§ **The problem**
The entries are to be repeated verbatim, with nothing left out.
━━ Data for this exercise ━━
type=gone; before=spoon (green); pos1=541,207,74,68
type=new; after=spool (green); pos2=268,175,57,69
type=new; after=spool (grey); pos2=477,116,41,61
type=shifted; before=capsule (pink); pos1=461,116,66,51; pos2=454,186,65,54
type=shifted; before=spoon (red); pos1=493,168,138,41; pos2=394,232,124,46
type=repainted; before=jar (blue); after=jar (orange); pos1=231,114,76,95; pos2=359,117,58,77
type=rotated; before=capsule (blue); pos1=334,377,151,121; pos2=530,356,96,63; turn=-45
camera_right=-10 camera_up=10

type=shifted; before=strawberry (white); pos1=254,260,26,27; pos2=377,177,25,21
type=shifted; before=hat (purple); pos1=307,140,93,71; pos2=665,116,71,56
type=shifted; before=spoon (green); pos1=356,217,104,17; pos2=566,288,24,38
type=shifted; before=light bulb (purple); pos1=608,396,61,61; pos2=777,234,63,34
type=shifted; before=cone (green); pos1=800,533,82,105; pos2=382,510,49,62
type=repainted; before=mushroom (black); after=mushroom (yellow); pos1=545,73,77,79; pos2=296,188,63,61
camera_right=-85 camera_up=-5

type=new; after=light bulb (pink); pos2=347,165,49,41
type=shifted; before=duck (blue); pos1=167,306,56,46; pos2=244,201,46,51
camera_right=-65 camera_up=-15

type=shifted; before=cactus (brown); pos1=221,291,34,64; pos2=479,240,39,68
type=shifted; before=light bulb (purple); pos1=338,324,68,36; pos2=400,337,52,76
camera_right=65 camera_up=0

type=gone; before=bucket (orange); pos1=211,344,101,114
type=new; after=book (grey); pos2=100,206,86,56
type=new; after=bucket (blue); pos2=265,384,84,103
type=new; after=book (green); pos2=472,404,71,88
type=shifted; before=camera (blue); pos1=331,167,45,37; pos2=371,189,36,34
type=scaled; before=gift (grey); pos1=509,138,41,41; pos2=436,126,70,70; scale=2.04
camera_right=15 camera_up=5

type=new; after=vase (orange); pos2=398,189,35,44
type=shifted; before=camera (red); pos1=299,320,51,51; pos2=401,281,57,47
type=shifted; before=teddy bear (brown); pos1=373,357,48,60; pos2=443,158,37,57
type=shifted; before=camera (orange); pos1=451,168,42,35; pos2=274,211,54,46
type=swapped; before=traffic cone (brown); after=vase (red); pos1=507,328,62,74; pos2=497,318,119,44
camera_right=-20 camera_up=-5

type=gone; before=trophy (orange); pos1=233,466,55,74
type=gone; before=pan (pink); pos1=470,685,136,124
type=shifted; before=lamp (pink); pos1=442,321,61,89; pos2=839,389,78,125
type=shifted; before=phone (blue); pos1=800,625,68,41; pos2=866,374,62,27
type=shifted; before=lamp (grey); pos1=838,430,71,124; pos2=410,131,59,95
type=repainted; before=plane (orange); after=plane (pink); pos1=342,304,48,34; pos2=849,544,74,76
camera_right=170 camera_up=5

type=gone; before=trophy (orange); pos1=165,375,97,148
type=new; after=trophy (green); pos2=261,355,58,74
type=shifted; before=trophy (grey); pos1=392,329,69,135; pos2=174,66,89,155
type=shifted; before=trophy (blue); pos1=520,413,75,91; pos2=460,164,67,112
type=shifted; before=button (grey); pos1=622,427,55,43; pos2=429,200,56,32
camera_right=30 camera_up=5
━━━
§ **Result below**
type=gone; before=spoon (green); pos1=541,207,74,68
type=new; after=spool (green); pos2=268,175,57,69
type=new; after=spool (grey); pos2=477,116,41,61
type=shifted; before=capsule (pink); pos1=461,116,66,51; pos2=454,186,65,54
type=shifted; before=spoon (red); pos1=493,168,138,41; pos2=394,232,124,46
type=repainted; before=jar (blue); after=jar (orange); pos1=231,114,76,95; pos2=359,117,58,77
type=rotated; before=capsule (blue); pos1=334,377,151,121; pos2=530,356,96,63; turn=-45
camera_right=-10 camera_up=10

type=shifted; before=strawberry (white); pos1=254,260,26,27; pos2=377,177,25,21
type=shifted; before=hat (purple); pos1=307,140,93,71; pos2=665,116,71,56
type=shifted; before=spoon (green); pos1=356,217,104,17; pos2=566,288,24,38
type=shifted; before=light bulb (purple); pos1=608,396,61,61; pos2=777,234,63,34
type=shifted; before=cone (green); pos1=800,533,82,105; pos2=382,510,49,62
type=repainted; before=mushroom (black); after=mushroom (yellow); pos1=545,73,77,79; pos2=296,188,63,61
camera_right=-85 camera_up=-5

type=new; after=light bulb (pink); pos2=347,165,49,41
type=shifted; before=duck (blue); pos1=167,306,56,46; pos2=244,201,46,51
camera_right=-65 camera_up=-15

type=shifted; before=cactus (brown); pos1=221,291,34,64; pos2=479,240,39,68
type=shifted; before=light bulb (purple); pos1=338,324,68,36; pos2=400,337,52,76
camera_right=65 camera_up=0

type=gone; before=bucket (orange); pos1=211,344,101,114
type=new; after=book (grey); pos2=100,206,86,56
type=new; after=bucket (blue); pos2=265,384,84,103
type=new; after=book (green); pos2=472,404,71,88
type=shifted; before=camera (blue); pos1=331,167,45,37; pos2=371,189,36,34
type=scaled; before=gift (grey); pos1=509,138,41,41; pos2=436,126,70,70; scale=2.04
camera_right=15 camera_up=5

type=new; after=vase (orange); pos2=398,189,35,44
type=shifted; before=camera (red); pos1=299,320,51,51; pos2=401,281,57,47
type=shifted; before=teddy bear (brown); pos1=373,357,48,60; pos2=443,158,37,57
type=shifted; before=camera (orange); pos1=451,168,42,35; pos2=274,211,54,46
type=swapped; before=traffic cone (brown); after=vase (red); pos1=507,328,62,74; pos2=497,318,119,44
camera_right=-20 camera_up=-5

type=gone; before=trophy (orange); pos1=233,466,55,74
type=gone; before=pan (pink); pos1=470,685,136,124
type=shifted; before=lamp (pink); pos1=442,321,61,89; pos2=839,389,78,125
type=shifted; before=phone (blue); pos1=800,625,68,41; pos2=866,374,62,27
type=shifted; before=lamp (grey); pos1=838,430,71,124; pos2=410,131,59,95
type=repainted; before=plane (orange); after=plane (pink); pos1=342,304,48,34; pos2=849,544,74,76
camera_right=170 camera_up=5

type=gone; before=trophy (orange); pos1=165,375,97,148
type=new; after=trophy (green); pos2=261,355,58,74
type=shifted; before=trophy (grey); pos1=392,329,69,135; pos2=174,66,89,155
type=shifted; before=trophy (blue); pos1=520,413,75,91; pos2=460,164,67,112
type=shifted; before=button (grey); pos1=622,427,55,43; pos2=429,200,56,32
camera_right=30 camera_up=5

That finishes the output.